→ **The problem**
Read each line of the material and note whether it contains "turquoise". Give the number of such lines and nothing else.
[Data section — start]
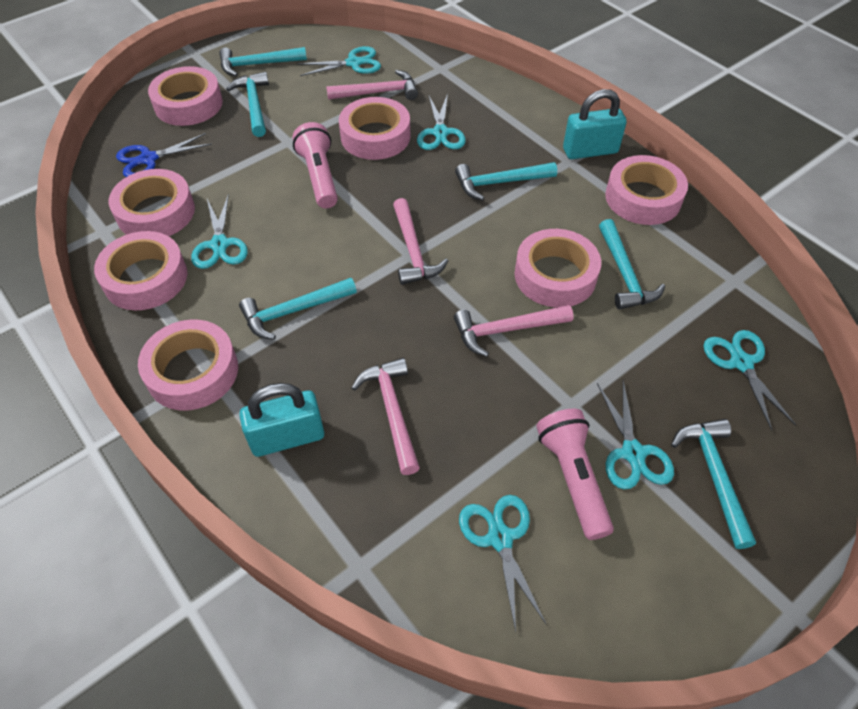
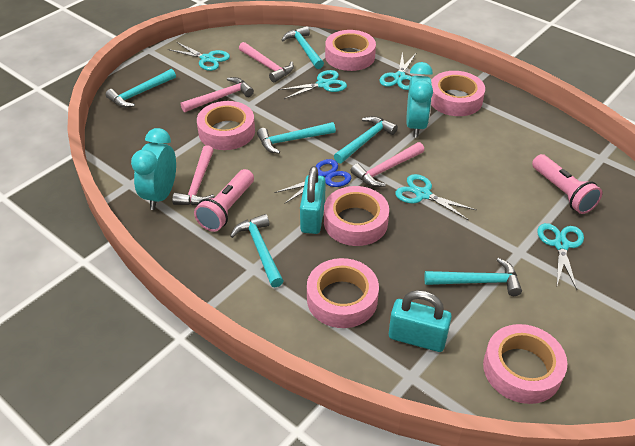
pink tape: 7 -> 6
turquoise clock: 0 -> 2
turquoise scissors: 6 -> 5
[Data section — finish]
→ **Result**
2